* The input:
· · · · · · ·
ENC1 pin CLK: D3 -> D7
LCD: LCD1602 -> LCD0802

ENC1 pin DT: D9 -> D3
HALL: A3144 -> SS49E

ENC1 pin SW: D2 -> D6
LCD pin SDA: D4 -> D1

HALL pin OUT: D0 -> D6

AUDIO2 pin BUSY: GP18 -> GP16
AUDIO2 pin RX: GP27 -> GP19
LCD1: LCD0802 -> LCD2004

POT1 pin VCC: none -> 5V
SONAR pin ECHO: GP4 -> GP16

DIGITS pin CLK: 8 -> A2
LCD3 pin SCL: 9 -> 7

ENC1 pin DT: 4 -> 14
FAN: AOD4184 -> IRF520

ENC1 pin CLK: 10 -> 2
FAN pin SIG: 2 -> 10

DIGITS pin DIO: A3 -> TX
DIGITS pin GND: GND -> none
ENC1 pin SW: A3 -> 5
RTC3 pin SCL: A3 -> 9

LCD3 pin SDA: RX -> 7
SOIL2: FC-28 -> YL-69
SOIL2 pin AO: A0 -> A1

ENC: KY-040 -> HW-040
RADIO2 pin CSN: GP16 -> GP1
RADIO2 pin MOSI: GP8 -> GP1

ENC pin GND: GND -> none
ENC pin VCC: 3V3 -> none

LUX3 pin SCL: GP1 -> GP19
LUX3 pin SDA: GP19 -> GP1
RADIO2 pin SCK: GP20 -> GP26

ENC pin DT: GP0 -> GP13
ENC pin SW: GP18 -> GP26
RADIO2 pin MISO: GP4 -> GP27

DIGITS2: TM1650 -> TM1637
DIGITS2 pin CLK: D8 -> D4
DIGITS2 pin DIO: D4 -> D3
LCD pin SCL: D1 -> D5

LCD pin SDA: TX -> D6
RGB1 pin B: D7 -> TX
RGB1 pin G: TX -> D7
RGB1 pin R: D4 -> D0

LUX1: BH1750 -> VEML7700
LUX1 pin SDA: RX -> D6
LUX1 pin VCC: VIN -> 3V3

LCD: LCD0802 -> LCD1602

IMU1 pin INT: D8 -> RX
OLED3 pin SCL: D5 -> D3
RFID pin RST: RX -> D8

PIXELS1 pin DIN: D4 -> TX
· · · · · · ·
* What you will do:
When you answer, output each line of the data exactly as given, from its first line up to and including the one with "POT1 pin VCC: none -> 5V".

* Response area:
ENC1 pin CLK: D3 -> D7
LCD: LCD1602 -> LCD0802

ENC1 pin DT: D9 -> D3
HALL: A3144 -> SS49E

ENC1 pin SW: D2 -> D6
LCD pin SDA: D4 -> D1

HALL pin OUT: D0 -> D6

AUDIO2 pin BUSY: GP18 -> GP16
AUDIO2 pin RX: GP27 -> GP19
LCD1: LCD0802 -> LCD2004

POT1 pin VCC: none -> 5V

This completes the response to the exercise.